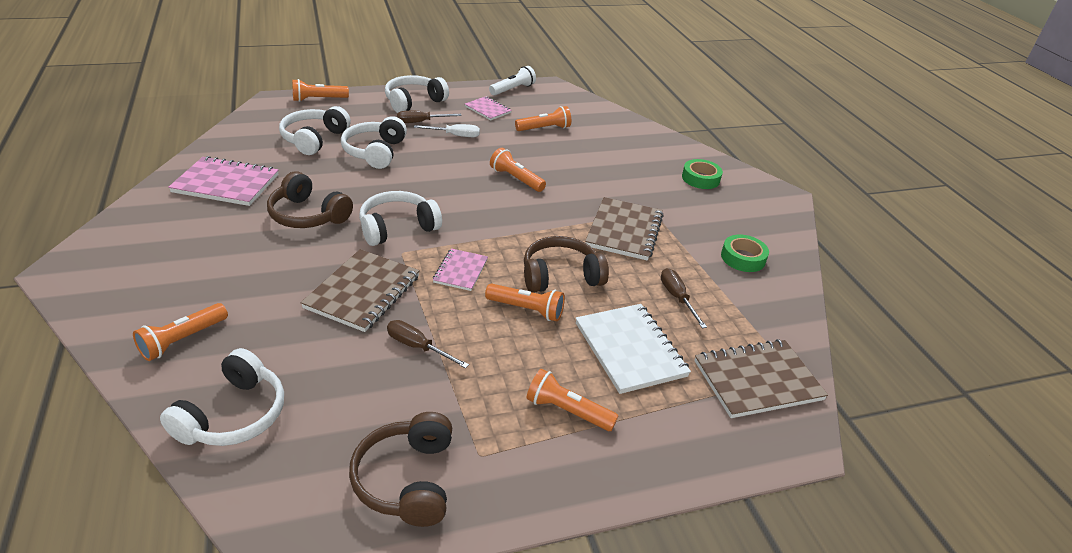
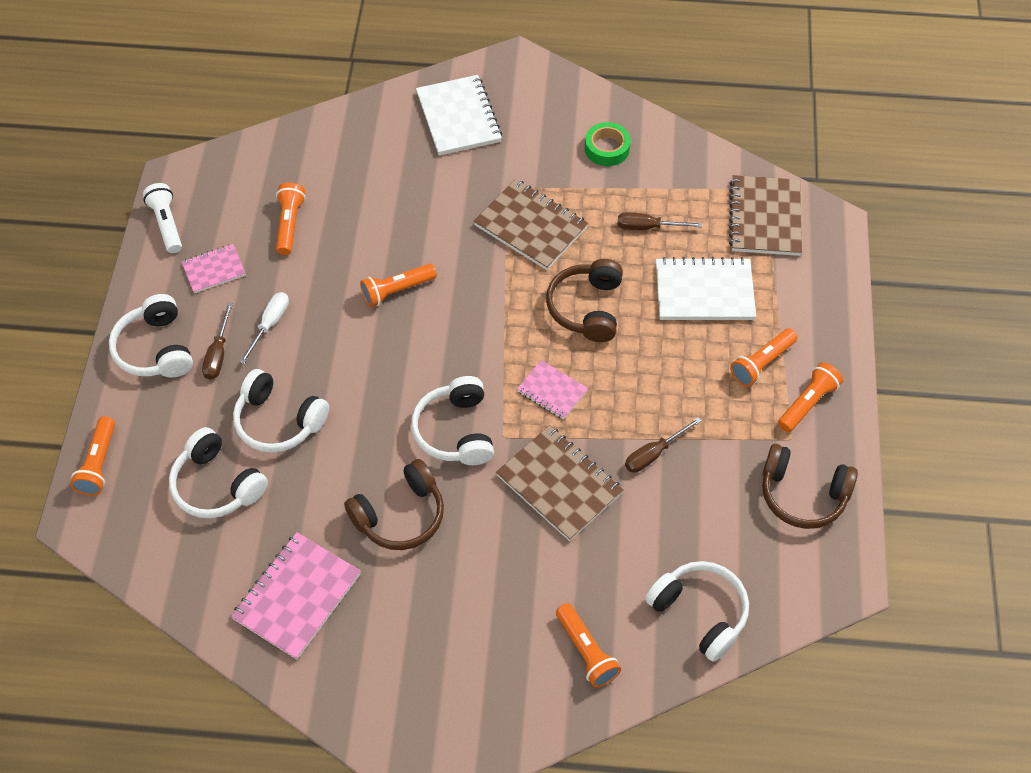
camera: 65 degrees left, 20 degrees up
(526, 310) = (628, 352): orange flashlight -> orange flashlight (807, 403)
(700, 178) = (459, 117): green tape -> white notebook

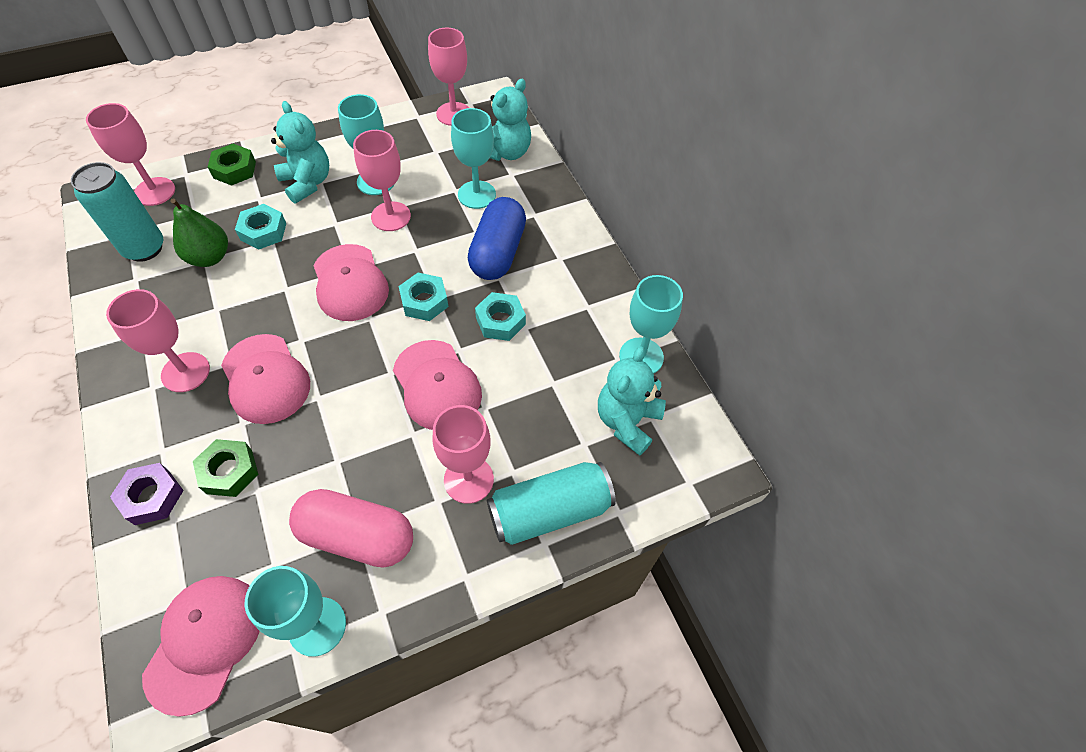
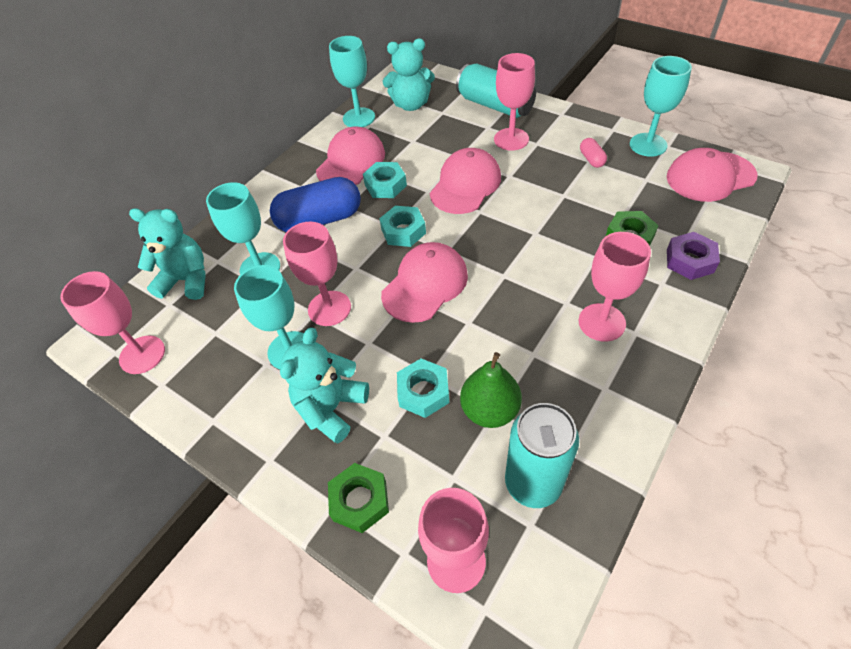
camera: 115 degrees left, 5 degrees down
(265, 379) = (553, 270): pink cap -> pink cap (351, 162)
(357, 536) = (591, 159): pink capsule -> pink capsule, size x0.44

● ● ● ● ● ● ●

Exercise prompt => Repeat each entry above exactly. Omit the pictures.

Your response =>
camera: 65 degrees left, 20 degrees up
(526, 310) = (628, 352): orange flashlight -> orange flashlight (807, 403)
(700, 178) = (459, 117): green tape -> white notebook

camera: 115 degrees left, 5 degrees down
(265, 379) = (553, 270): pink cap -> pink cap (351, 162)
(357, 536) = (591, 159): pink capsule -> pink capsule, size x0.44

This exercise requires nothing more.